» **TASK INSTRUCTIONS**:
Please state how many lines in the records that follow include "green", with no other output.

» **THE DATA**:
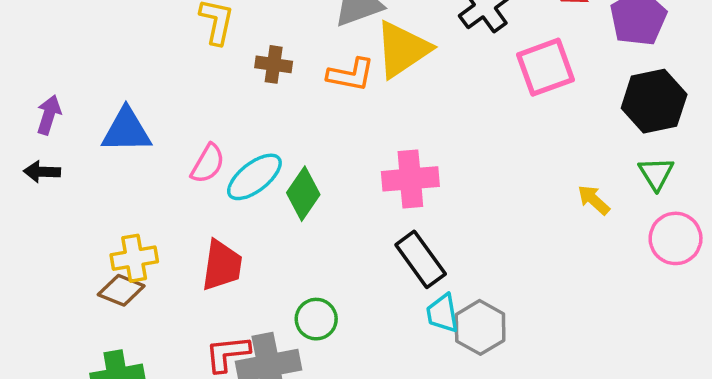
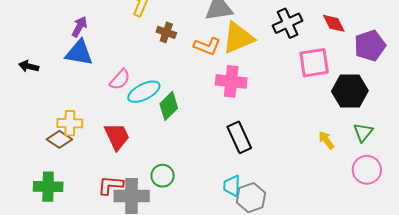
black hexagon: (654, 101) -> (350, 91), moved
purple arrow: (49, 115) -> (79, 27), moved
pink cross: (410, 179) -> (231, 81), moved
black rectangle: (421, 259) -> (239, 137), moved
red trapezoid: (222, 265) -> (117, 136), turned -44

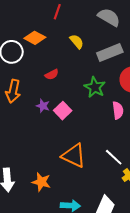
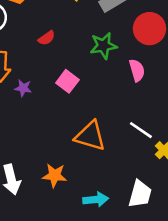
green star: (95, 87) -> (103, 46), turned -30
purple star: (43, 106) -> (23, 88), moved

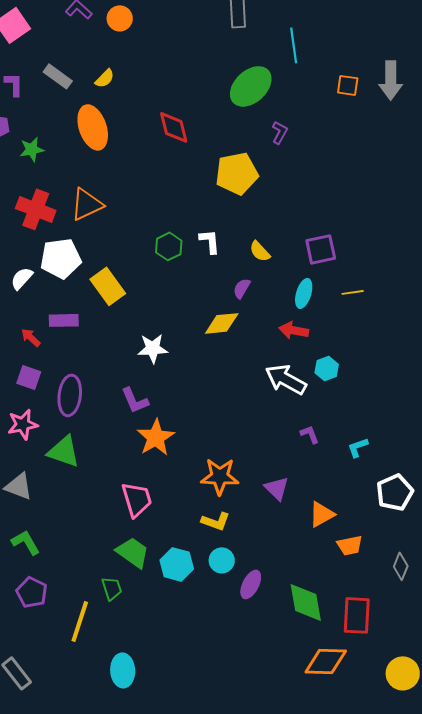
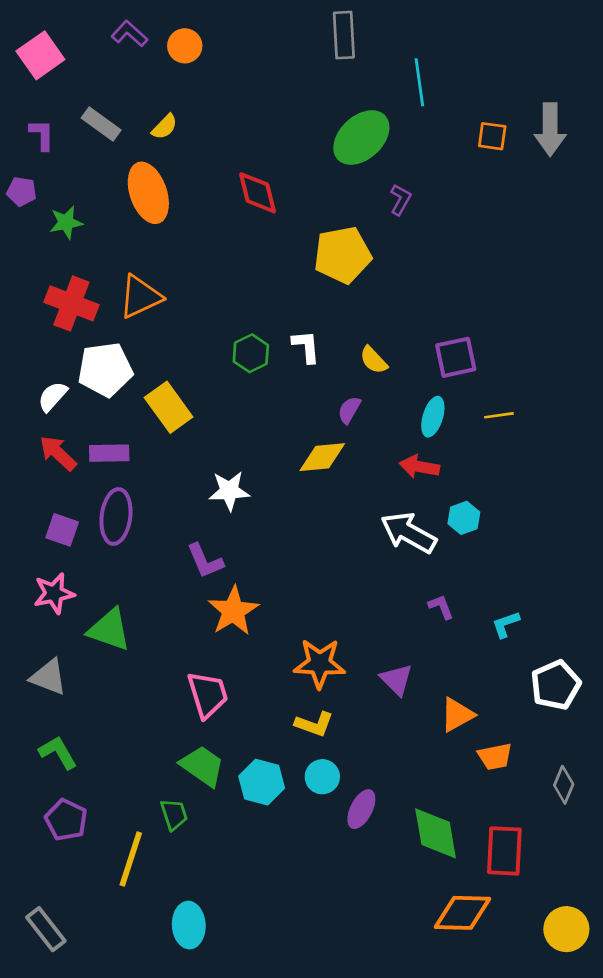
red arrow: (31, 337) -> (58, 453), moved, size x1.4
purple ellipse: (70, 395) -> (116, 516), moved

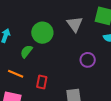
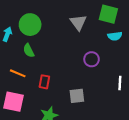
green circle: (42, 33) -> (30, 25), moved
green semicircle: (26, 51) -> (29, 50), turned -64

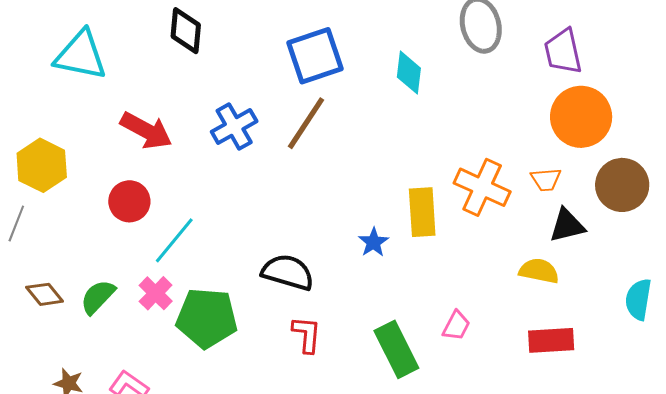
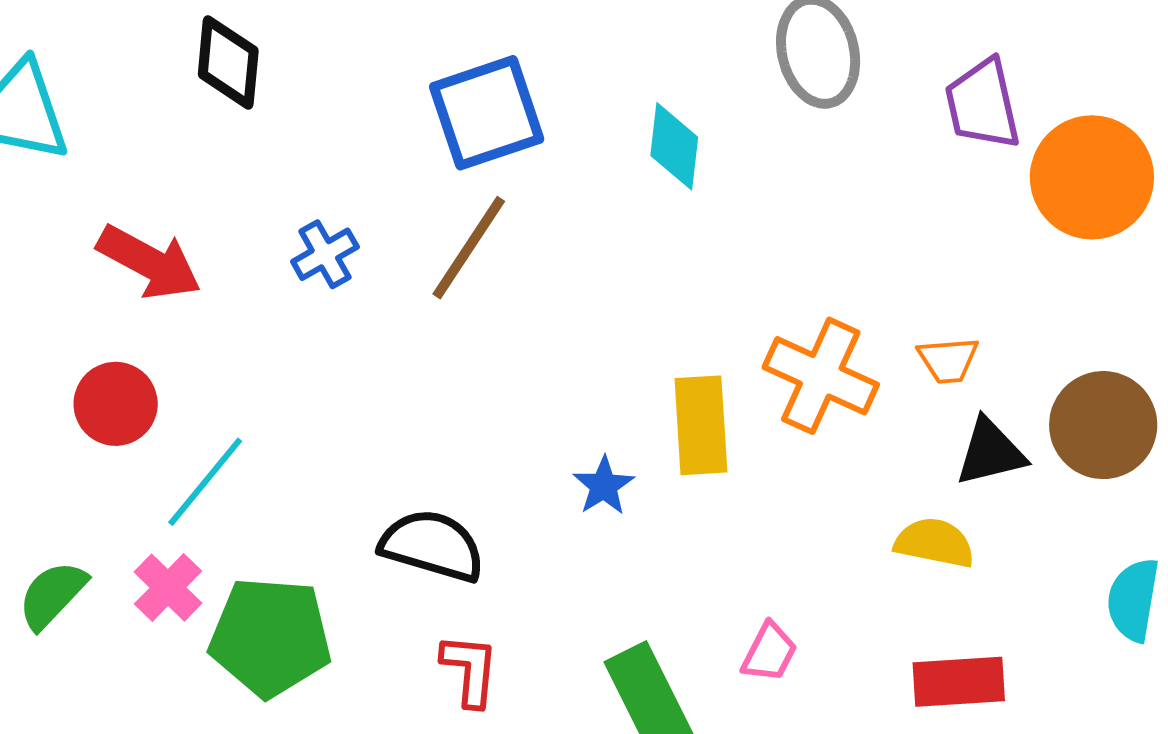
orange circle: (581, 117) -> (1092, 177), moved
blue cross: (234, 127) -> (325, 254), size x0.7
brown circle: (622, 185) -> (1103, 425), moved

» **THE COMPLETED TASK**:
3